● Activity: Below are records; reproduce exactly the lines from the one that has "camera: 50 degrees left, 0 degrees up" through the one that has "green phone 84,285,175,344", ends included, and nothing more.

(Provided entries Opens)

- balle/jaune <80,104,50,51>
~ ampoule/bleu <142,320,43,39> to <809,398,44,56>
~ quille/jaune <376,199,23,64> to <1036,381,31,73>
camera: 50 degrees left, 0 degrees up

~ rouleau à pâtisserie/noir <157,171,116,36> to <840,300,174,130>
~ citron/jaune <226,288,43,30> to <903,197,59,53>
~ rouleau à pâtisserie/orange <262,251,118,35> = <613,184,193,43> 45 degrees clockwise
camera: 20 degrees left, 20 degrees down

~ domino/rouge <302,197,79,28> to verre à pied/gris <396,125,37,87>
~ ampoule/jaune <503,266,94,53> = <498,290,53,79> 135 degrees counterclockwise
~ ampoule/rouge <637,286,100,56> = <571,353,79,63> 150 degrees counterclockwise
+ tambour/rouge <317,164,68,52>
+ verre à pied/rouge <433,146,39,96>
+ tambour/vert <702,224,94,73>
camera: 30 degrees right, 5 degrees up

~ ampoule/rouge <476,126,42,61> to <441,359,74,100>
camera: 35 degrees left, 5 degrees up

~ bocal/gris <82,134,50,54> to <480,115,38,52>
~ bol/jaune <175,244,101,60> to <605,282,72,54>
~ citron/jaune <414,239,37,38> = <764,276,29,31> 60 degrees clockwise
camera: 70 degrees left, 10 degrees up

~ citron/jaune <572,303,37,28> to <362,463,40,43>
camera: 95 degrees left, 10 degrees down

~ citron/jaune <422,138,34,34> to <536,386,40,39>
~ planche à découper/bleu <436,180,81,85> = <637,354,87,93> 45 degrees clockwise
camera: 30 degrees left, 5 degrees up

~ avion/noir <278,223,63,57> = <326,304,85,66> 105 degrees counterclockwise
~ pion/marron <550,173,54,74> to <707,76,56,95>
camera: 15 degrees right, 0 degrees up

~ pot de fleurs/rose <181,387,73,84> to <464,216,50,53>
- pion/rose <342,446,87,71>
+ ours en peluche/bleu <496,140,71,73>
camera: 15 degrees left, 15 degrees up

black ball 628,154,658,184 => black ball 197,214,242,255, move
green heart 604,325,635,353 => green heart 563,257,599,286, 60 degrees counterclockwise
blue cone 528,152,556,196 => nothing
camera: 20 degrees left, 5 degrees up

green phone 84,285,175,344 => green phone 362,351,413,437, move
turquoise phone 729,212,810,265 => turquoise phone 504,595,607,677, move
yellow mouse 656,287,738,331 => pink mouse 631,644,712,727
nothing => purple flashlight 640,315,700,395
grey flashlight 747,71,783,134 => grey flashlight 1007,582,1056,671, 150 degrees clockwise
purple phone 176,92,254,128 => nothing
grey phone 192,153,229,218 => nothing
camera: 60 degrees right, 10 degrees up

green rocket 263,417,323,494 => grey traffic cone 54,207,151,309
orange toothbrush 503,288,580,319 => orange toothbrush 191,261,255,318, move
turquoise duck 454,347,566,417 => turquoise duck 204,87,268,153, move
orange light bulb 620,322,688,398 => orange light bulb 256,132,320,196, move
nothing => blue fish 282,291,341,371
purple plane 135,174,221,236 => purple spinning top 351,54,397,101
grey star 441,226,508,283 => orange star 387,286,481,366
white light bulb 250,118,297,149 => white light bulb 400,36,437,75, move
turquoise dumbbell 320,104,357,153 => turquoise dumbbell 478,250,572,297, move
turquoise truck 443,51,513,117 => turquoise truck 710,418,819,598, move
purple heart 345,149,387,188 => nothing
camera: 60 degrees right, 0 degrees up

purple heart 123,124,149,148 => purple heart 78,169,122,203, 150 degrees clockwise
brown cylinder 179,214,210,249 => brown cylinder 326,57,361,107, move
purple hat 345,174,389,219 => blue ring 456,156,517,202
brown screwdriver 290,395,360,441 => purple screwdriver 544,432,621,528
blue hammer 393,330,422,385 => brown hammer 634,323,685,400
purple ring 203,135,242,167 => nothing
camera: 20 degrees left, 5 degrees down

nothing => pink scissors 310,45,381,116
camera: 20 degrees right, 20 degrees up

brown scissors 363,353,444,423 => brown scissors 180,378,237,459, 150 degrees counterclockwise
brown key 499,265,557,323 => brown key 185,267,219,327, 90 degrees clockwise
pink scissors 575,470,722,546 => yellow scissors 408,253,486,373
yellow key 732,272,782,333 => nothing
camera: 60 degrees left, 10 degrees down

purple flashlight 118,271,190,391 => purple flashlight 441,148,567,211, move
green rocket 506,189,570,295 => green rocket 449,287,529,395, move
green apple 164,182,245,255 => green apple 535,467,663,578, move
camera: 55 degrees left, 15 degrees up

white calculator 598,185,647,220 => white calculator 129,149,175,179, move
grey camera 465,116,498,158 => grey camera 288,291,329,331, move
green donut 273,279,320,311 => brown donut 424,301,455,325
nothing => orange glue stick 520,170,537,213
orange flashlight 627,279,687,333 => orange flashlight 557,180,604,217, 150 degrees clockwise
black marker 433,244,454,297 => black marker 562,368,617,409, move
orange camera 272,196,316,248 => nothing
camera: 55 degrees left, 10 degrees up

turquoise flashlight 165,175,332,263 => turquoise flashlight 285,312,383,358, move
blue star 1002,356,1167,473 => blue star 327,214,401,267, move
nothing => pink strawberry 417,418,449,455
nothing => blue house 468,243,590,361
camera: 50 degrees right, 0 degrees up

(Provided entries Closes)

● Solution:
camera: 50 degrees left, 0 degrees up

~ rouleau à pâtisserie/noir <157,171,116,36> to <840,300,174,130>
~ citron/jaune <226,288,43,30> to <903,197,59,53>
~ rouleau à pâtisserie/orange <262,251,118,35> = <613,184,193,43> 45 degrees clockwise
camera: 20 degrees left, 20 degrees down

~ domino/rouge <302,197,79,28> to verre à pied/gris <396,125,37,87>
~ ampoule/jaune <503,266,94,53> = <498,290,53,79> 135 degrees counterclockwise
~ ampoule/rouge <637,286,100,56> = <571,353,79,63> 150 degrees counterclockwise
+ tambour/rouge <317,164,68,52>
+ verre à pied/rouge <433,146,39,96>
+ tambour/vert <702,224,94,73>
camera: 30 degrees right, 5 degrees up

~ ampoule/rouge <476,126,42,61> to <441,359,74,100>
camera: 35 degrees left, 5 degrees up

~ bocal/gris <82,134,50,54> to <480,115,38,52>
~ bol/jaune <175,244,101,60> to <605,282,72,54>
~ citron/jaune <414,239,37,38> = <764,276,29,31> 60 degrees clockwise
camera: 70 degrees left, 10 degrees up

~ citron/jaune <572,303,37,28> to <362,463,40,43>
camera: 95 degrees left, 10 degrees down

~ citron/jaune <422,138,34,34> to <536,386,40,39>
~ planche à découper/bleu <436,180,81,85> = <637,354,87,93> 45 degrees clockwise
camera: 30 degrees left, 5 degrees up

~ avion/noir <278,223,63,57> = <326,304,85,66> 105 degrees counterclockwise
~ pion/marron <550,173,54,74> to <707,76,56,95>
camera: 15 degrees right, 0 degrees up

~ pot de fleurs/rose <181,387,73,84> to <464,216,50,53>
- pion/rose <342,446,87,71>
+ ours en peluche/bleu <496,140,71,73>
camera: 15 degrees left, 15 degrees up

black ball 628,154,658,184 => black ball 197,214,242,255, move
green heart 604,325,635,353 => green heart 563,257,599,286, 60 degrees counterclockwise
blue cone 528,152,556,196 => nothing
camera: 20 degrees left, 5 degrees up

green phone 84,285,175,344 => green phone 362,351,413,437, move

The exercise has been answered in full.